* **What to do**: An exact transcription of every record is needed.

* **Data supplied**:

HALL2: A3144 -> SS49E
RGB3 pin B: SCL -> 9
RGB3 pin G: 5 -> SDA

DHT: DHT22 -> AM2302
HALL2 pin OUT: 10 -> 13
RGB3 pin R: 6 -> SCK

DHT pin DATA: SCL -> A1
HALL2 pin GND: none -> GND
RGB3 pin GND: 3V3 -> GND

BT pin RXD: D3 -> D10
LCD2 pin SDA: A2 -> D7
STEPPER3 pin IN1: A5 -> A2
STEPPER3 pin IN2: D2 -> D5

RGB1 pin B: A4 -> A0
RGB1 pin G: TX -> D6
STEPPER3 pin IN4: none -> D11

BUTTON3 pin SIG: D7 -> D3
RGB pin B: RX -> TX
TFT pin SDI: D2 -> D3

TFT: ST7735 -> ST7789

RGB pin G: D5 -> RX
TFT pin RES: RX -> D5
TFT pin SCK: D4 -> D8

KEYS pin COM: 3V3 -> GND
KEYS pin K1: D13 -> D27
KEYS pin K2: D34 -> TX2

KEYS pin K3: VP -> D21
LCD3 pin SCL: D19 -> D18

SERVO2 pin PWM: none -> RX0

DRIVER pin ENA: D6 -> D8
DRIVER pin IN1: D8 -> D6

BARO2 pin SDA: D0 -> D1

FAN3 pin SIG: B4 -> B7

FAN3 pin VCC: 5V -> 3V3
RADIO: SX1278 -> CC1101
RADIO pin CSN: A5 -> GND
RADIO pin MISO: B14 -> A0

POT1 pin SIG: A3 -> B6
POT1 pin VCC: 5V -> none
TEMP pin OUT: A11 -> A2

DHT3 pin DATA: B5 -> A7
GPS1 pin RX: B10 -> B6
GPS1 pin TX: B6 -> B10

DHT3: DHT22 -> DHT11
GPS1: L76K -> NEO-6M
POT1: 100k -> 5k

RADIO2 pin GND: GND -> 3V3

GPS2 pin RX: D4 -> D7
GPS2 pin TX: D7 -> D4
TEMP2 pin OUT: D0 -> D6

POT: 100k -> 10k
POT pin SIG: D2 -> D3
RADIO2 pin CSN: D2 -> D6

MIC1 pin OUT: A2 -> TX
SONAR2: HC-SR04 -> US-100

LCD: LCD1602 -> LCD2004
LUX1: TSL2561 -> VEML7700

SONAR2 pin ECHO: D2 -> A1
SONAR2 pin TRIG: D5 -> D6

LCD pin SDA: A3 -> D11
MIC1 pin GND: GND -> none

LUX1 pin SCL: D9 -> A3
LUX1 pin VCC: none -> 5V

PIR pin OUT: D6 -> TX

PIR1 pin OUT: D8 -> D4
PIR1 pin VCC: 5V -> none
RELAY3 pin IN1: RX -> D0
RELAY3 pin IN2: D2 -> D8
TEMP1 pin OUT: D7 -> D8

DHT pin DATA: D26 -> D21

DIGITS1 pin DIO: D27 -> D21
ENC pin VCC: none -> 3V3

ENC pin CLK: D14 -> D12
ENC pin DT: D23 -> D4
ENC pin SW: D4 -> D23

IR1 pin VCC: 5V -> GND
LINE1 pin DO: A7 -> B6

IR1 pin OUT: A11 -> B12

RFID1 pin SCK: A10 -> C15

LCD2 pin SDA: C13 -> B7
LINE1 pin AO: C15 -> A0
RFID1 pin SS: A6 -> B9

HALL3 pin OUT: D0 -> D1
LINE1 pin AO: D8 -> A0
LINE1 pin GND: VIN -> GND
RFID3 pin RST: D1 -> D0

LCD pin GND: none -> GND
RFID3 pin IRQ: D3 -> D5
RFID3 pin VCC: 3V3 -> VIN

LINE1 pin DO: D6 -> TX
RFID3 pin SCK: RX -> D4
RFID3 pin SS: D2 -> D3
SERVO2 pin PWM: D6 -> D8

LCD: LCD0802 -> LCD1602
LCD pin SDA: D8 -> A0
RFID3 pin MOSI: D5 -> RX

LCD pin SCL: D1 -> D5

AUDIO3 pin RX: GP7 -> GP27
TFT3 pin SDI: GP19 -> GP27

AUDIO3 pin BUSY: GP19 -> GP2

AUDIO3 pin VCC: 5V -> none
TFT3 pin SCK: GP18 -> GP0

* **Response to this exercise**:
HALL2: A3144 -> SS49E
RGB3 pin B: SCL -> 9
RGB3 pin G: 5 -> SDA

DHT: DHT22 -> AM2302
HALL2 pin OUT: 10 -> 13
RGB3 pin R: 6 -> SCK

DHT pin DATA: SCL -> A1
HALL2 pin GND: none -> GND
RGB3 pin GND: 3V3 -> GND

BT pin RXD: D3 -> D10
LCD2 pin SDA: A2 -> D7
STEPPER3 pin IN1: A5 -> A2
STEPPER3 pin IN2: D2 -> D5

RGB1 pin B: A4 -> A0
RGB1 pin G: TX -> D6
STEPPER3 pin IN4: none -> D11

BUTTON3 pin SIG: D7 -> D3
RGB pin B: RX -> TX
TFT pin SDI: D2 -> D3

TFT: ST7735 -> ST7789

RGB pin G: D5 -> RX
TFT pin RES: RX -> D5
TFT pin SCK: D4 -> D8

KEYS pin COM: 3V3 -> GND
KEYS pin K1: D13 -> D27
KEYS pin K2: D34 -> TX2

KEYS pin K3: VP -> D21
LCD3 pin SCL: D19 -> D18

SERVO2 pin PWM: none -> RX0

DRIVER pin ENA: D6 -> D8
DRIVER pin IN1: D8 -> D6

BARO2 pin SDA: D0 -> D1

FAN3 pin SIG: B4 -> B7

FAN3 pin VCC: 5V -> 3V3
RADIO: SX1278 -> CC1101
RADIO pin CSN: A5 -> GND
RADIO pin MISO: B14 -> A0

POT1 pin SIG: A3 -> B6
POT1 pin VCC: 5V -> none
TEMP pin OUT: A11 -> A2

DHT3 pin DATA: B5 -> A7
GPS1 pin RX: B10 -> B6
GPS1 pin TX: B6 -> B10

DHT3: DHT22 -> DHT11
GPS1: L76K -> NEO-6M
POT1: 100k -> 5k

RADIO2 pin GND: GND -> 3V3

GPS2 pin RX: D4 -> D7
GPS2 pin TX: D7 -> D4
TEMP2 pin OUT: D0 -> D6

POT: 100k -> 10k
POT pin SIG: D2 -> D3
RADIO2 pin CSN: D2 -> D6

MIC1 pin OUT: A2 -> TX
SONAR2: HC-SR04 -> US-100

LCD: LCD1602 -> LCD2004
LUX1: TSL2561 -> VEML7700

SONAR2 pin ECHO: D2 -> A1
SONAR2 pin TRIG: D5 -> D6

LCD pin SDA: A3 -> D11
MIC1 pin GND: GND -> none

LUX1 pin SCL: D9 -> A3
LUX1 pin VCC: none -> 5V

PIR pin OUT: D6 -> TX

PIR1 pin OUT: D8 -> D4
PIR1 pin VCC: 5V -> none
RELAY3 pin IN1: RX -> D0
RELAY3 pin IN2: D2 -> D8
TEMP1 pin OUT: D7 -> D8

DHT pin DATA: D26 -> D21

DIGITS1 pin DIO: D27 -> D21
ENC pin VCC: none -> 3V3

ENC pin CLK: D14 -> D12
ENC pin DT: D23 -> D4
ENC pin SW: D4 -> D23

IR1 pin VCC: 5V -> GND
LINE1 pin DO: A7 -> B6

IR1 pin OUT: A11 -> B12

RFID1 pin SCK: A10 -> C15

LCD2 pin SDA: C13 -> B7
LINE1 pin AO: C15 -> A0
RFID1 pin SS: A6 -> B9

HALL3 pin OUT: D0 -> D1
LINE1 pin AO: D8 -> A0
LINE1 pin GND: VIN -> GND
RFID3 pin RST: D1 -> D0

LCD pin GND: none -> GND
RFID3 pin IRQ: D3 -> D5
RFID3 pin VCC: 3V3 -> VIN

LINE1 pin DO: D6 -> TX
RFID3 pin SCK: RX -> D4
RFID3 pin SS: D2 -> D3
SERVO2 pin PWM: D6 -> D8

LCD: LCD0802 -> LCD1602
LCD pin SDA: D8 -> A0
RFID3 pin MOSI: D5 -> RX

LCD pin SCL: D1 -> D5

AUDIO3 pin RX: GP7 -> GP27
TFT3 pin SDI: GP19 -> GP27

AUDIO3 pin BUSY: GP19 -> GP2

AUDIO3 pin VCC: 5V -> none
TFT3 pin SCK: GP18 -> GP0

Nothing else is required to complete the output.